Activity → Report back the lines in this listing that carry the string "black".

──────

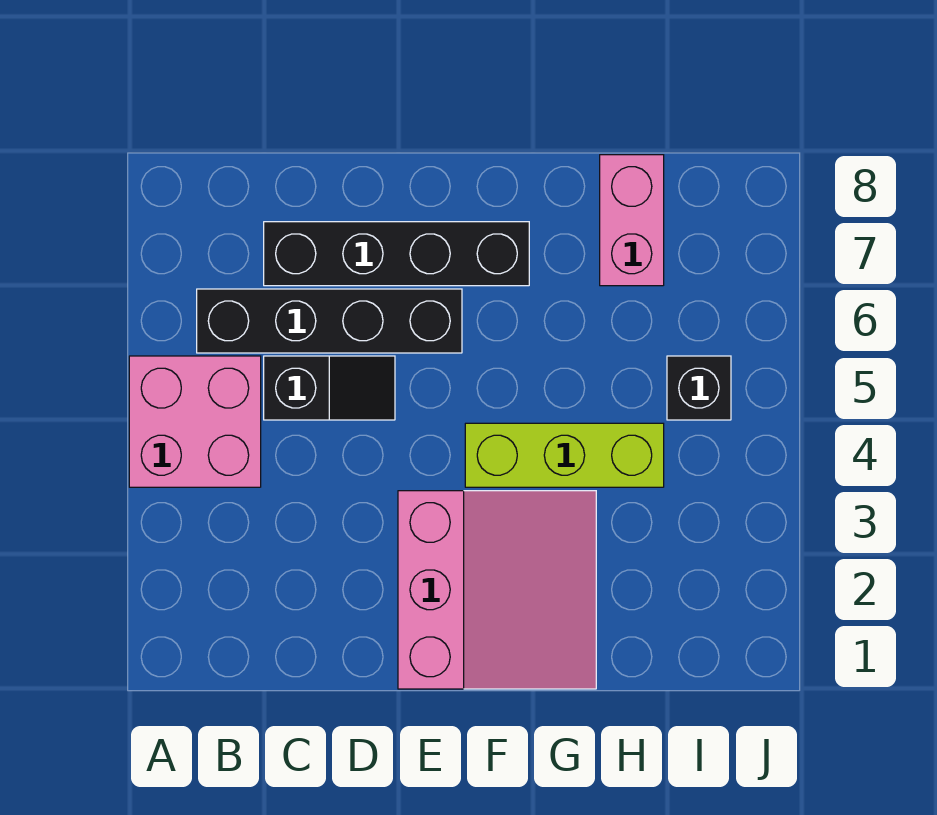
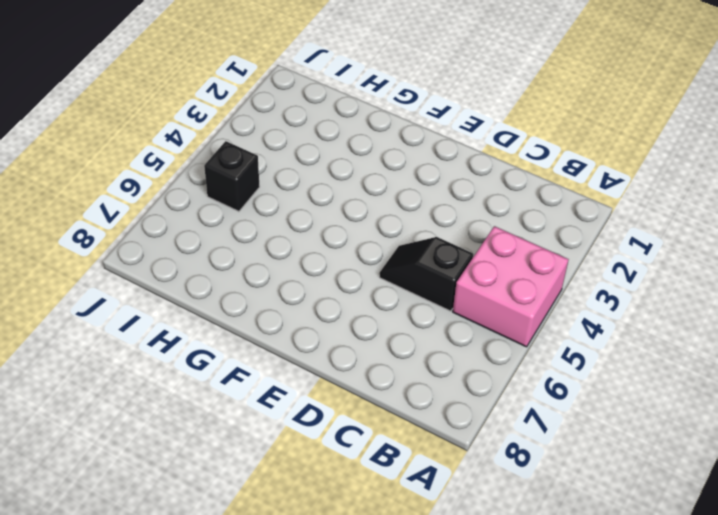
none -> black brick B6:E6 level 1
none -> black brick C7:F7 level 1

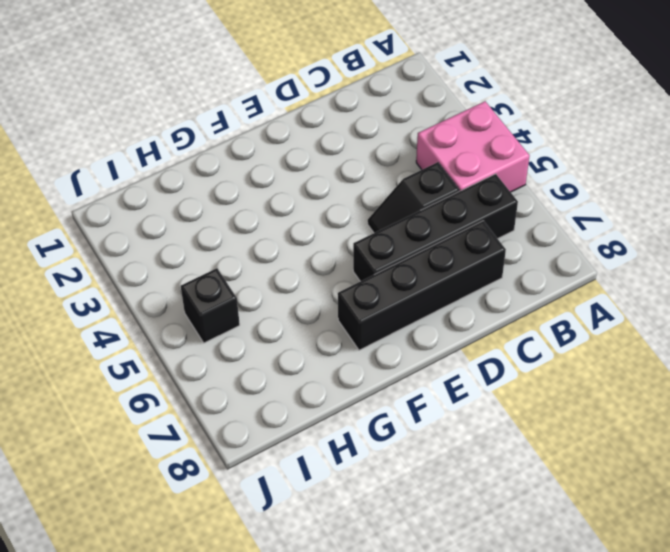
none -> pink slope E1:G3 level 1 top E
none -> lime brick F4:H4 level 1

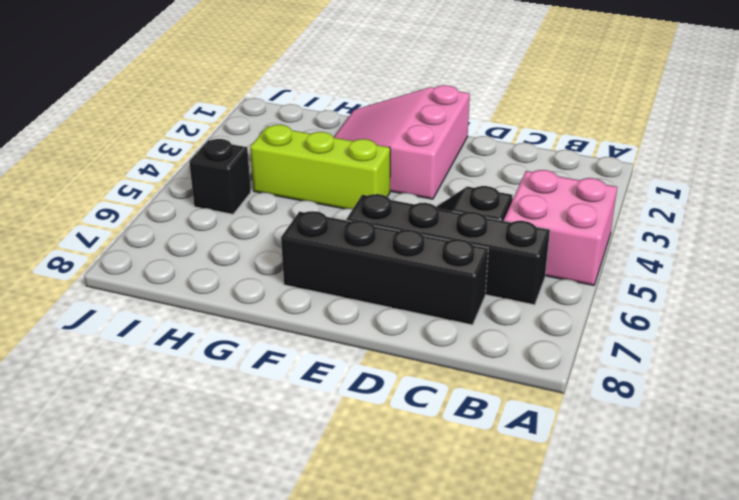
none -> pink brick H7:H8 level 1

──────

Worked solution →
none -> black brick B6:E6 level 1
none -> black brick C7:F7 level 1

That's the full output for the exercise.